Revision tracking records:
----------
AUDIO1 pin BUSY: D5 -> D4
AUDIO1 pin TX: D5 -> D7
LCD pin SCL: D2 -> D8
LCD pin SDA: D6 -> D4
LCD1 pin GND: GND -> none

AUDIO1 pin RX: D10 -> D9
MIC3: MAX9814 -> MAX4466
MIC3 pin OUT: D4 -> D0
----------
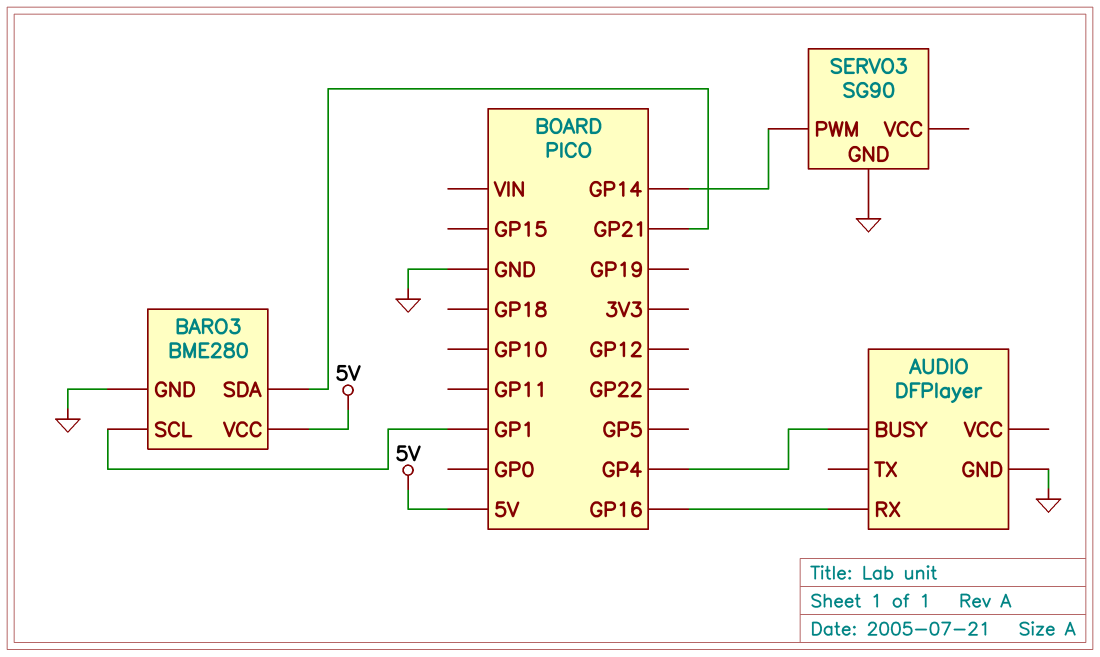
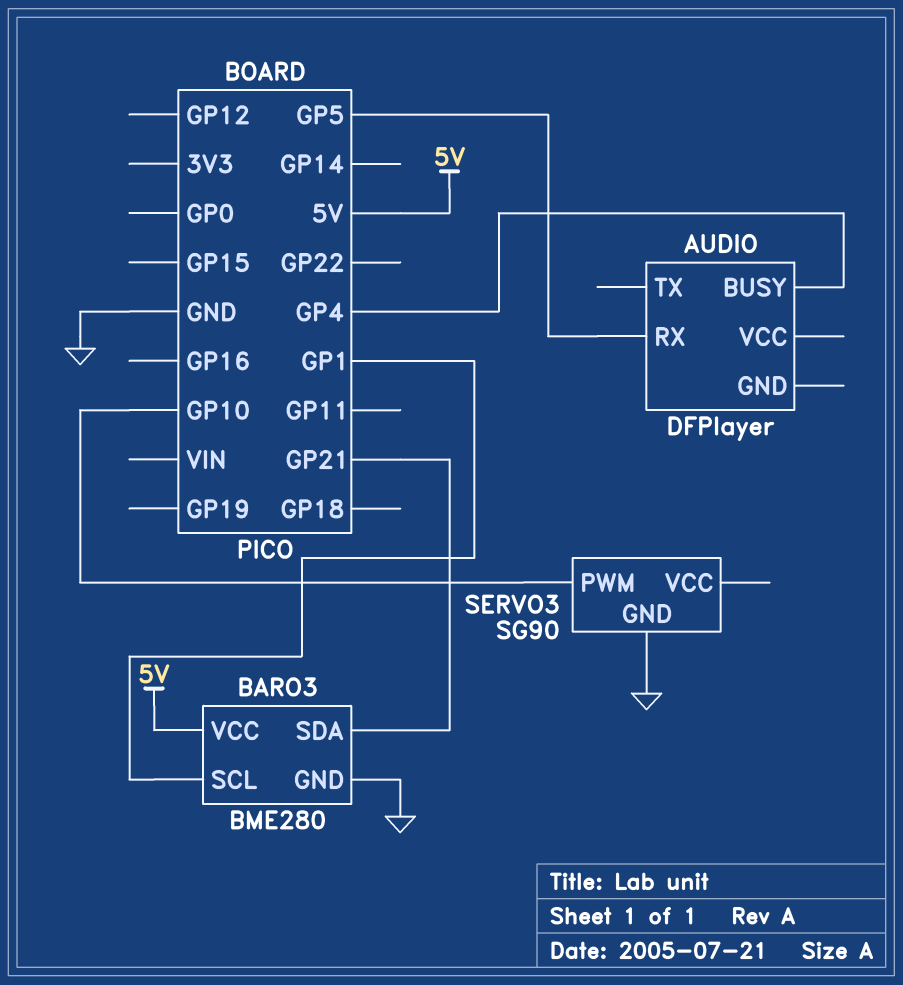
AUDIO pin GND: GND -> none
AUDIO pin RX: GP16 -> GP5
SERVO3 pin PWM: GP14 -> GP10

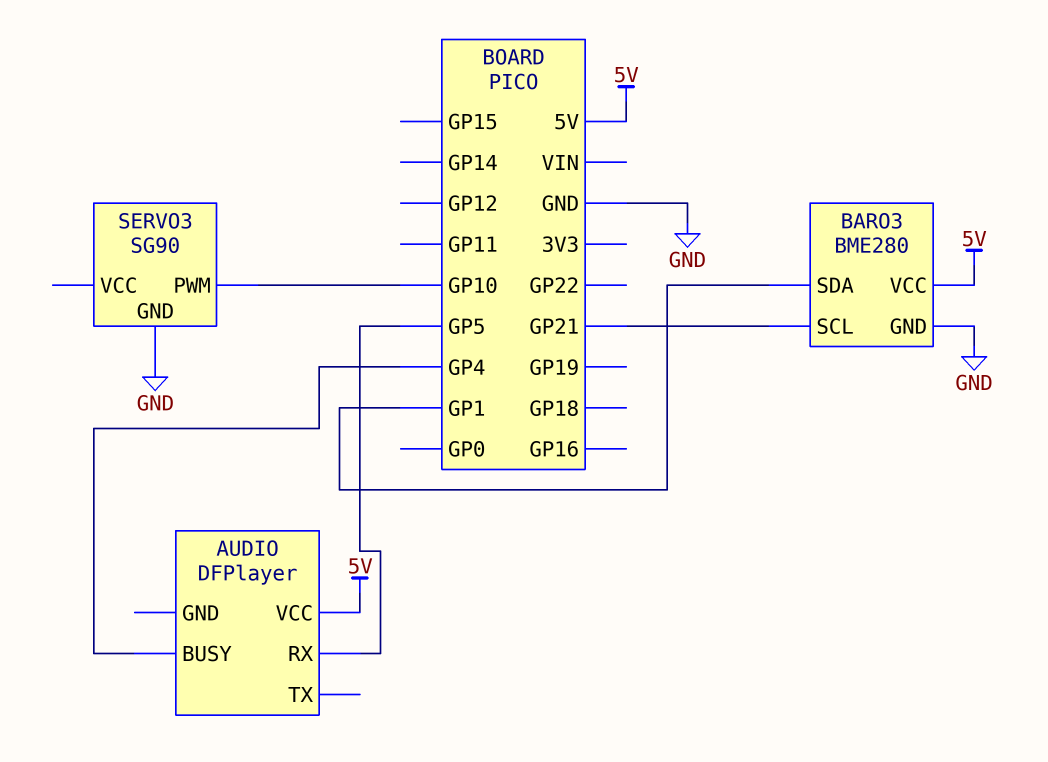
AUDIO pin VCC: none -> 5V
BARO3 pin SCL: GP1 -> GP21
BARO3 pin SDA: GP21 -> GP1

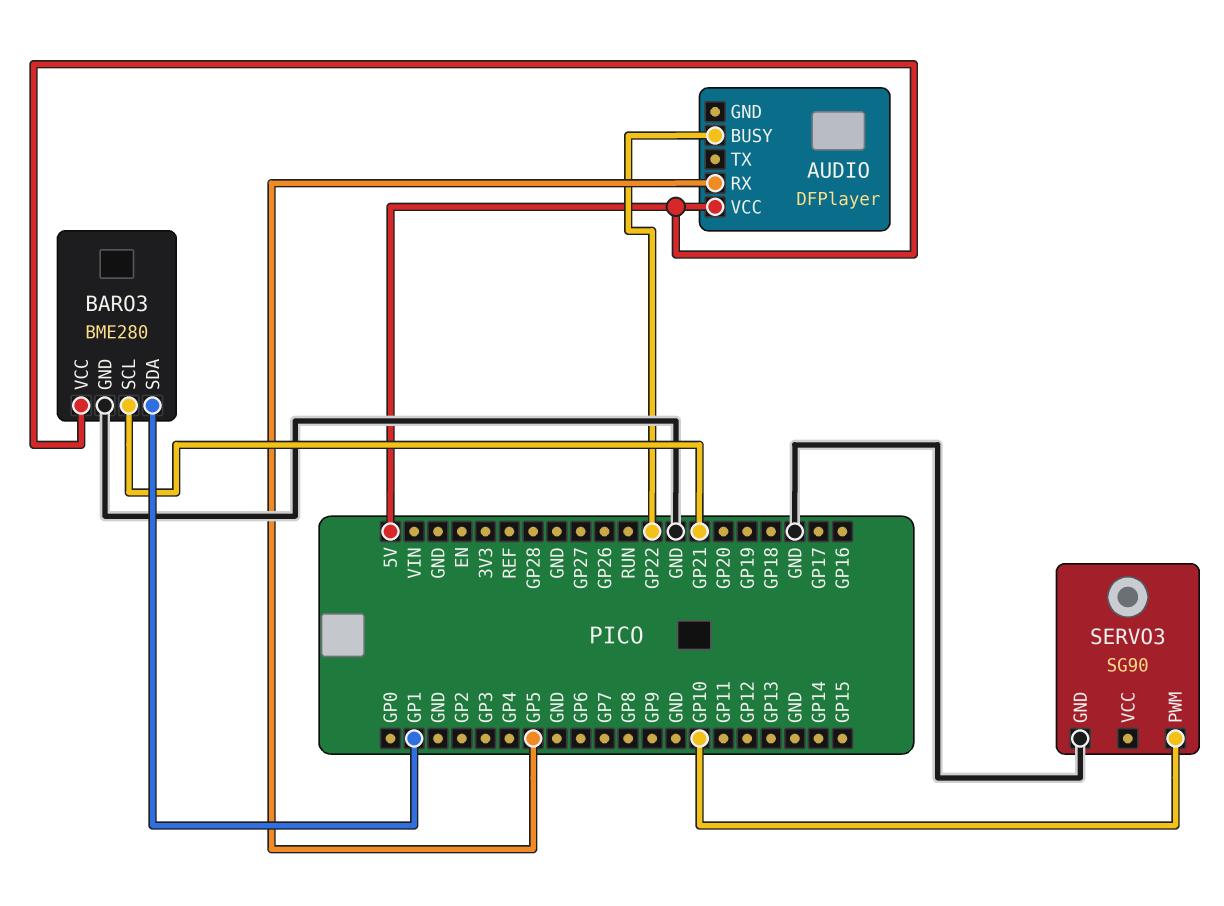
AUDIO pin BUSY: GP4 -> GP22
----------
● Exercise details:
Could you return exactly the lines above from the line with "AUDIO1 pin BUSY: D5 -> D4" to the line with "MIC3 pin OUT: D4 -> D0", both included, and nothing else?

● Answer for the task:
AUDIO1 pin BUSY: D5 -> D4
AUDIO1 pin TX: D5 -> D7
LCD pin SCL: D2 -> D8
LCD pin SDA: D6 -> D4
LCD1 pin GND: GND -> none

AUDIO1 pin RX: D10 -> D9
MIC3: MAX9814 -> MAX4466
MIC3 pin OUT: D4 -> D0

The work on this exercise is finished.